**Data records**
----

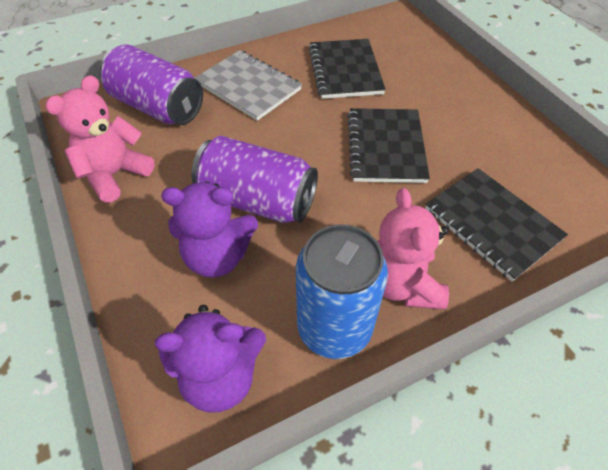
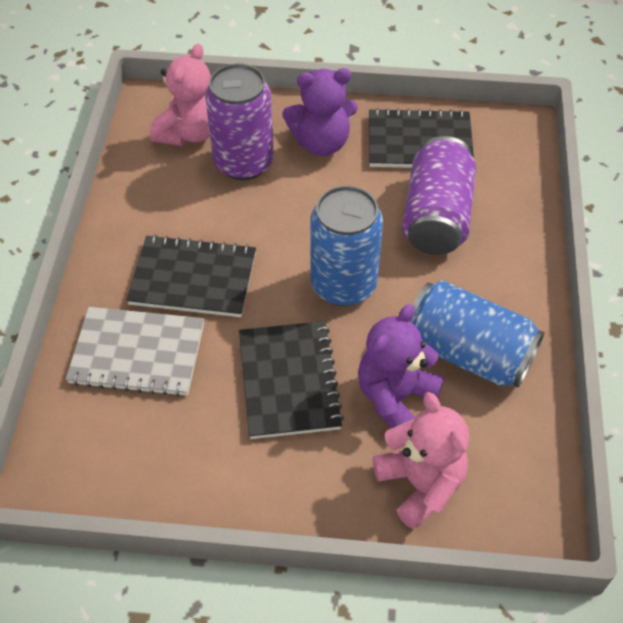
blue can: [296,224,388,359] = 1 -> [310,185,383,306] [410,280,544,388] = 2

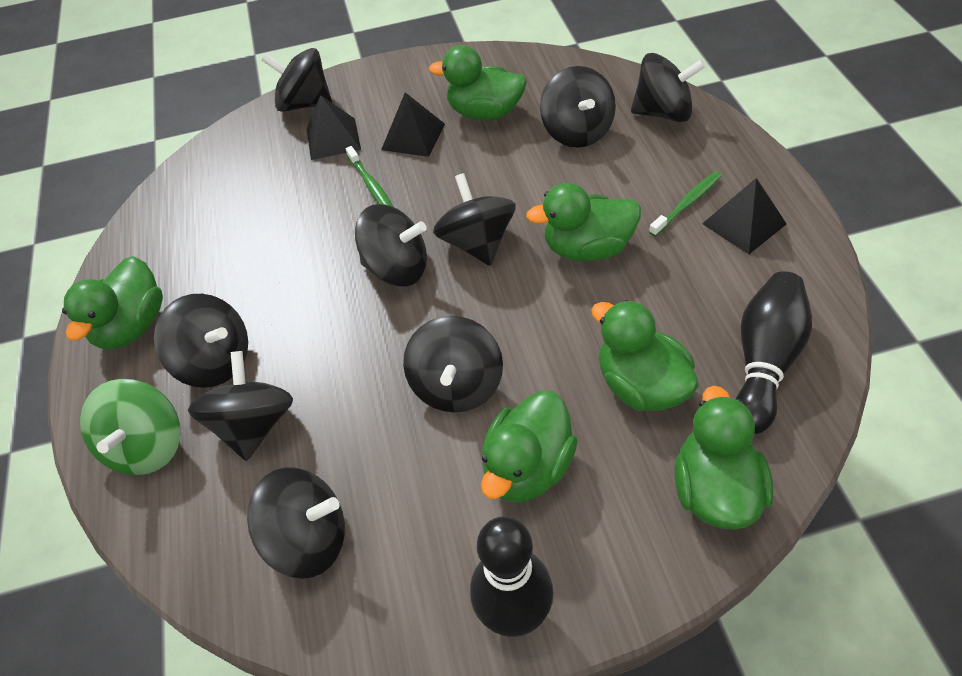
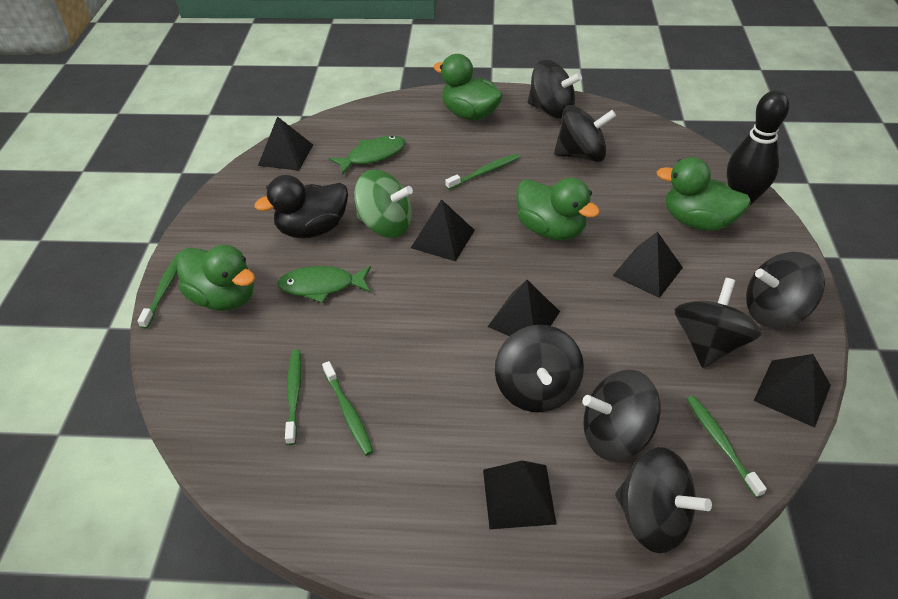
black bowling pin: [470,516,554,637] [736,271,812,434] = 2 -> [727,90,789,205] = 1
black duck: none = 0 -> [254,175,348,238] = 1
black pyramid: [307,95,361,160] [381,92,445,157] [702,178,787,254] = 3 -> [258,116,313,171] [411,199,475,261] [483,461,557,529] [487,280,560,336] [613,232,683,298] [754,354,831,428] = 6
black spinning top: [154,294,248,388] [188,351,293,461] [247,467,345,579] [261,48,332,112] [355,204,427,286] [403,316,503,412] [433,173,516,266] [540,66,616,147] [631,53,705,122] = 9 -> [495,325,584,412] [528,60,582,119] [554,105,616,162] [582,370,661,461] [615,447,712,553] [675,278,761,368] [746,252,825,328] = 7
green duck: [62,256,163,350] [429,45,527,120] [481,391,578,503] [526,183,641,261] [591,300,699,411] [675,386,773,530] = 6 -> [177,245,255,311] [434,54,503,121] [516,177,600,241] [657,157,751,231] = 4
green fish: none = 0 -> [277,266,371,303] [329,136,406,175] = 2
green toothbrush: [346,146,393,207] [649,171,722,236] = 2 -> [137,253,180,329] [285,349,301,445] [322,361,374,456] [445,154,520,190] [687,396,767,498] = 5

----

**Assignment**
The material above should be repeated word for word, with every picture omitted.

**Finished exercise**
blue can: [296,224,388,359] = 1 -> [310,185,383,306] [410,280,544,388] = 2

black bowling pin: [470,516,554,637] [736,271,812,434] = 2 -> [727,90,789,205] = 1
black duck: none = 0 -> [254,175,348,238] = 1
black pyramid: [307,95,361,160] [381,92,445,157] [702,178,787,254] = 3 -> [258,116,313,171] [411,199,475,261] [483,461,557,529] [487,280,560,336] [613,232,683,298] [754,354,831,428] = 6
black spinning top: [154,294,248,388] [188,351,293,461] [247,467,345,579] [261,48,332,112] [355,204,427,286] [403,316,503,412] [433,173,516,266] [540,66,616,147] [631,53,705,122] = 9 -> [495,325,584,412] [528,60,582,119] [554,105,616,162] [582,370,661,461] [615,447,712,553] [675,278,761,368] [746,252,825,328] = 7
green duck: [62,256,163,350] [429,45,527,120] [481,391,578,503] [526,183,641,261] [591,300,699,411] [675,386,773,530] = 6 -> [177,245,255,311] [434,54,503,121] [516,177,600,241] [657,157,751,231] = 4
green fish: none = 0 -> [277,266,371,303] [329,136,406,175] = 2
green toothbrush: [346,146,393,207] [649,171,722,236] = 2 -> [137,253,180,329] [285,349,301,445] [322,361,374,456] [445,154,520,190] [687,396,767,498] = 5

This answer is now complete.